Your objective
Across all the entries below, how many lines mention the string "none"? Respond with a single number.

Provided data
- - - - - - -

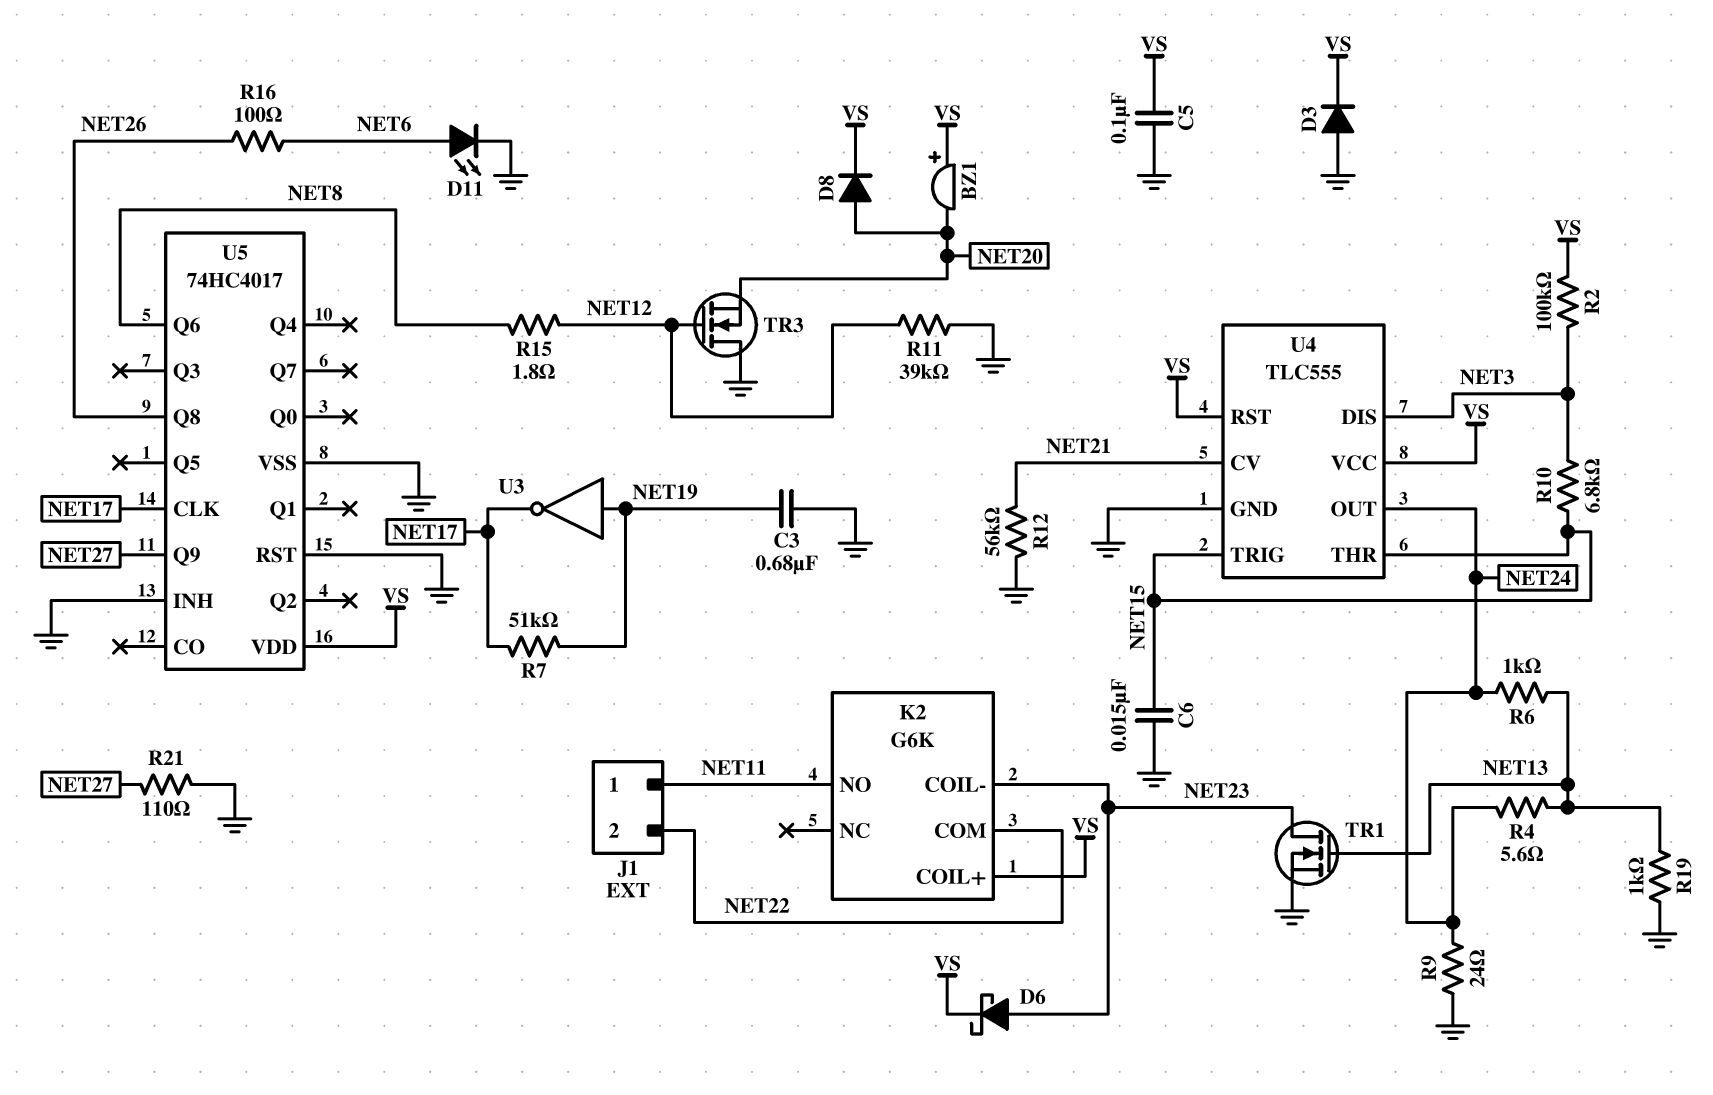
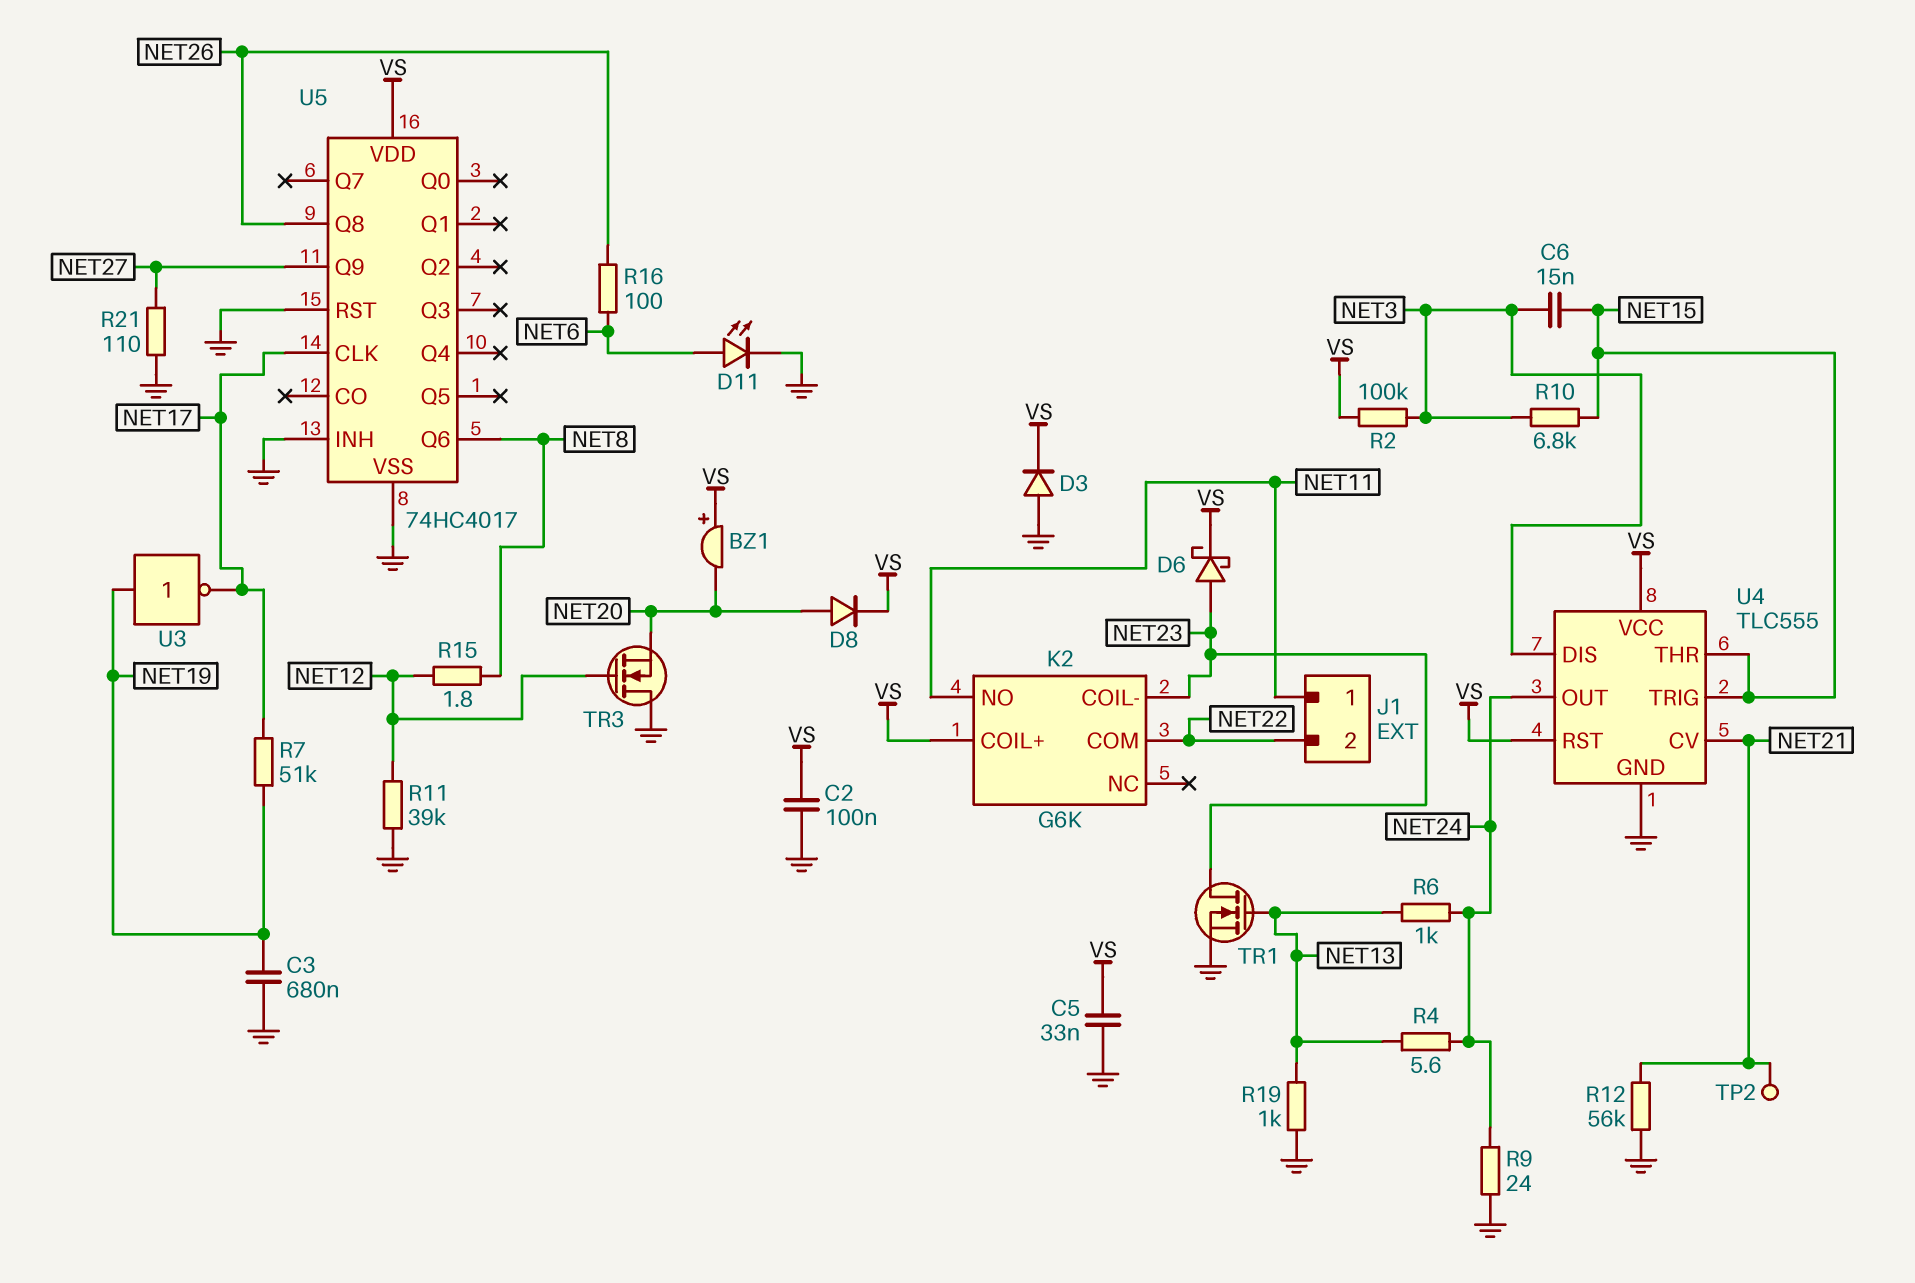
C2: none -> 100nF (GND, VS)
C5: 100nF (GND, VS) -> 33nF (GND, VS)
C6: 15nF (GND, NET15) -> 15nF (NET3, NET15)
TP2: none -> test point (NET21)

- - - - - - -

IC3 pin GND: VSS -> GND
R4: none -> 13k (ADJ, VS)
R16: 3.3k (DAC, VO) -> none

- - - - - - -

Exercise answer
4